Find every line in the items that contains the string "time" and copy each of those lines. Case counts.

- Supplied data
########

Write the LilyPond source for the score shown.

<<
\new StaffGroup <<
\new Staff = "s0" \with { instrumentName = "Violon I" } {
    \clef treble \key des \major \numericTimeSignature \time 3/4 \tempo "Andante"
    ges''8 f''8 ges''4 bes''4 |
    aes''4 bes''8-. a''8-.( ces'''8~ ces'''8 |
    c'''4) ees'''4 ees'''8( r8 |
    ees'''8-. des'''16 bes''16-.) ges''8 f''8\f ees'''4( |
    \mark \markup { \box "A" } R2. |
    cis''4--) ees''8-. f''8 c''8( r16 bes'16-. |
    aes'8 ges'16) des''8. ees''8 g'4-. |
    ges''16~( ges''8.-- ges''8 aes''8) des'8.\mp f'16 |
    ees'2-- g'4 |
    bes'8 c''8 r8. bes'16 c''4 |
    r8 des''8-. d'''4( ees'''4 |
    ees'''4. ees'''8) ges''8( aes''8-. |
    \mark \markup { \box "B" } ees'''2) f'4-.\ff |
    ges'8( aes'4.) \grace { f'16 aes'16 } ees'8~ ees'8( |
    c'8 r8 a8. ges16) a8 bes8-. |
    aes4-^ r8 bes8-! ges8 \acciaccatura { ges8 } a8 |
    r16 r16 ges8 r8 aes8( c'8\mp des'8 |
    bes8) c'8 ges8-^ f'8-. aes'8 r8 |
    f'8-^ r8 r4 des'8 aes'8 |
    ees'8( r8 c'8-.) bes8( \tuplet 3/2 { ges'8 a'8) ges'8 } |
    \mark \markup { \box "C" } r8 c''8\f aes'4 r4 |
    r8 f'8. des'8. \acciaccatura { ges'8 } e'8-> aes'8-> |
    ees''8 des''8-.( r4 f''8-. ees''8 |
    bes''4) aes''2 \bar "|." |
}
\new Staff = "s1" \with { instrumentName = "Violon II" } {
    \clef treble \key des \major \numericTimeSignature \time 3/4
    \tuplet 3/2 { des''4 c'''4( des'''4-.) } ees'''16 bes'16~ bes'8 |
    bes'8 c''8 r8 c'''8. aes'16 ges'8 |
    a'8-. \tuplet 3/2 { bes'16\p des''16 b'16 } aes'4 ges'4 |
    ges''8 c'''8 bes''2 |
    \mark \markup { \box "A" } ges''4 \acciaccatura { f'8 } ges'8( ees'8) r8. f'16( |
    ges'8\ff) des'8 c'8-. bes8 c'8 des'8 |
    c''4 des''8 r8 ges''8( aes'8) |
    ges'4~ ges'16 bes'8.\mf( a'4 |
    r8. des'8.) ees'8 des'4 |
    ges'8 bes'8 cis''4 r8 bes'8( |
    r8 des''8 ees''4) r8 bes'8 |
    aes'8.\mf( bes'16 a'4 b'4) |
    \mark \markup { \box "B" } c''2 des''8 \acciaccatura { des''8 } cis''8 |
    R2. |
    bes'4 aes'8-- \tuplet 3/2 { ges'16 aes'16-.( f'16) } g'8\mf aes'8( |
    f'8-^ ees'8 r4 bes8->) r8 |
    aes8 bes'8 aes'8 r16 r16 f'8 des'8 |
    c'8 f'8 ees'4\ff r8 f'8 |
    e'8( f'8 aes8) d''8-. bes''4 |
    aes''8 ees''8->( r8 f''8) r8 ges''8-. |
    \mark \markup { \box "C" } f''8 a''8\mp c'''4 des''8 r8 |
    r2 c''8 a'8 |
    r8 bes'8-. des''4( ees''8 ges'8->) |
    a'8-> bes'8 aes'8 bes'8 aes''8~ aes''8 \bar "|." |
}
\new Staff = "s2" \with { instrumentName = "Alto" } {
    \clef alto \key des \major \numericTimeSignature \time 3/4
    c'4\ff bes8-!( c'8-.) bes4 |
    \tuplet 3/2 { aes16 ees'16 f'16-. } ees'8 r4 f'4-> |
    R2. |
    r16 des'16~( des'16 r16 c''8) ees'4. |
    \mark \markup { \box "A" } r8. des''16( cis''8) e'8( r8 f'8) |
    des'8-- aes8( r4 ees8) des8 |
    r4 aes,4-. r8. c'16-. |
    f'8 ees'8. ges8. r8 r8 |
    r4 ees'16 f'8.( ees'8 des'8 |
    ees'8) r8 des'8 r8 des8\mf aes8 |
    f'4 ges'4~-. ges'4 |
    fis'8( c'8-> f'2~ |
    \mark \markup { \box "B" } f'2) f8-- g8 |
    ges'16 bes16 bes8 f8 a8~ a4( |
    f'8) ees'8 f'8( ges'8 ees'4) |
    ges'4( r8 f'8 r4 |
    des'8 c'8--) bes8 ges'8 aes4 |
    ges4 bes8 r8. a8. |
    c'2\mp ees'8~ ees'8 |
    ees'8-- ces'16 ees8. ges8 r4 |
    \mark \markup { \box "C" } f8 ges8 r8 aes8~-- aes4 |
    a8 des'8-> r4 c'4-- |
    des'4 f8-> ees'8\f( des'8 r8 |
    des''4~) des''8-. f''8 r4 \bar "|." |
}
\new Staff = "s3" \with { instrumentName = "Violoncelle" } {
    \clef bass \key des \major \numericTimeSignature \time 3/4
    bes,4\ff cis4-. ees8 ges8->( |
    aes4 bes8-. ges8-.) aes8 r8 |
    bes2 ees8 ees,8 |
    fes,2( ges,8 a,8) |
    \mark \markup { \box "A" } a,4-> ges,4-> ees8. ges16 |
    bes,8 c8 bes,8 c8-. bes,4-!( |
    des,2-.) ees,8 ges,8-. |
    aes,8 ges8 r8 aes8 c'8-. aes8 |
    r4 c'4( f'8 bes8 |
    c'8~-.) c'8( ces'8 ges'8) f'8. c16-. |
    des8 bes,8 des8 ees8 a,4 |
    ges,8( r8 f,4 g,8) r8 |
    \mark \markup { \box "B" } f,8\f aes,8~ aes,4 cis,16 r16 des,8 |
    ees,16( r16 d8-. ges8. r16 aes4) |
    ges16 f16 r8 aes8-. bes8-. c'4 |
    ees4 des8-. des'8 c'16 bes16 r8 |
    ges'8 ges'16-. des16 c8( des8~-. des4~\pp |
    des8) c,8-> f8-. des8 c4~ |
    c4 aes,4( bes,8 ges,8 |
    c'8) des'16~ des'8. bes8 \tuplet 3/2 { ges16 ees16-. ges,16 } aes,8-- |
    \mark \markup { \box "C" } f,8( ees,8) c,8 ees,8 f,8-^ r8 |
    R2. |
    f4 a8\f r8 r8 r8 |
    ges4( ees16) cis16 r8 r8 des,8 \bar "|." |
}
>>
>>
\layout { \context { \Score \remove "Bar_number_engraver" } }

########

- Answer for the task
    \clef treble \key des \major \numericTimeSignature \time 3/4 \tempo "Andante"
    \clef treble \key des \major \numericTimeSignature \time 3/4
    \clef alto \key des \major \numericTimeSignature \time 3/4
    \clef bass \key des \major \numericTimeSignature \time 3/4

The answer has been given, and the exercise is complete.